__WHAT THE TASK REQUIRES__
Beginning at whichever line contains "orange cross: (434, 226)", reproduce each line of the records below word for word, ending with the last, and add nothing.

★ ★ ★ ★ ★

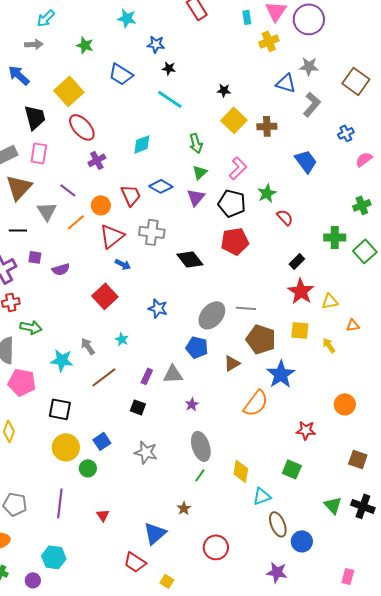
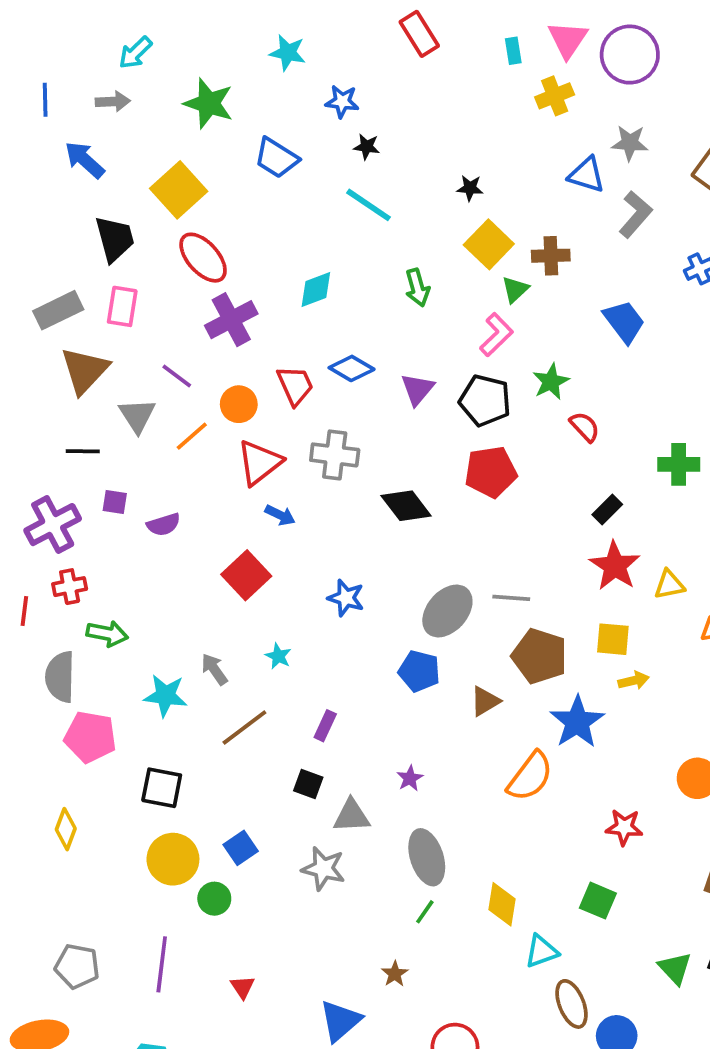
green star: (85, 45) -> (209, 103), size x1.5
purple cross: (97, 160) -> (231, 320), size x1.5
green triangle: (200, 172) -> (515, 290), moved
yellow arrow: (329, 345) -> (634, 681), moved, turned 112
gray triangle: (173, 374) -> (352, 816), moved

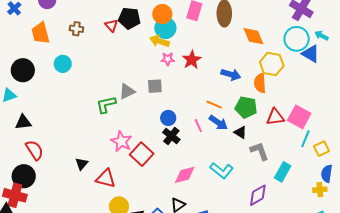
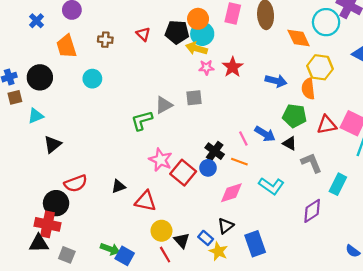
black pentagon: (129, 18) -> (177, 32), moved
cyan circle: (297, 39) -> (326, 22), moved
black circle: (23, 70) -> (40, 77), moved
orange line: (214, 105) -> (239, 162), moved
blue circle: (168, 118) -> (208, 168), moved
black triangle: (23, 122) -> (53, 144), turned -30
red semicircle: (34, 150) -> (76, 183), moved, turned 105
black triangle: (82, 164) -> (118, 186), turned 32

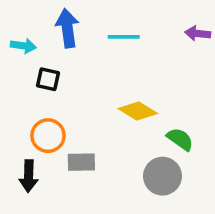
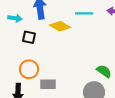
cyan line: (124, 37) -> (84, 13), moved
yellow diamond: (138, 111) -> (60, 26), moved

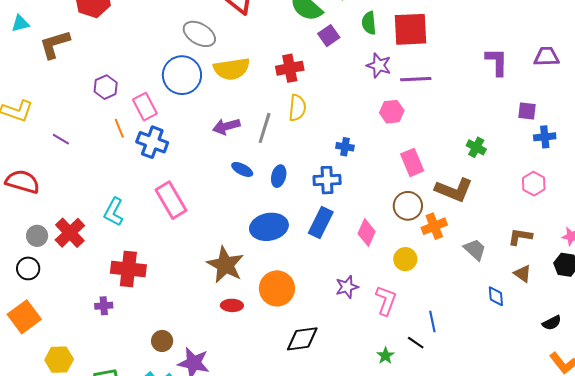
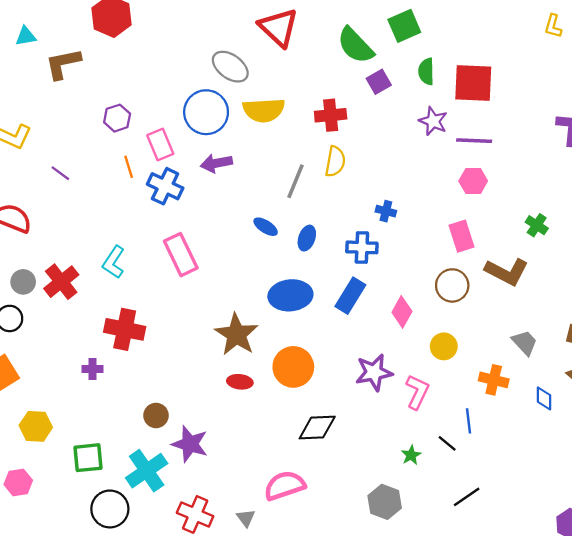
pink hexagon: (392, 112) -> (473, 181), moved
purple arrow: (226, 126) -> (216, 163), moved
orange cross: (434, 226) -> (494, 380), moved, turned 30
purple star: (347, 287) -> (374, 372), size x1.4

★ ★ ★ ★ ★

__RESPONSE TO THIS TASK__
orange cross: (434, 226) -> (494, 380), moved, turned 30
purple star: (347, 287) -> (374, 372), size x1.4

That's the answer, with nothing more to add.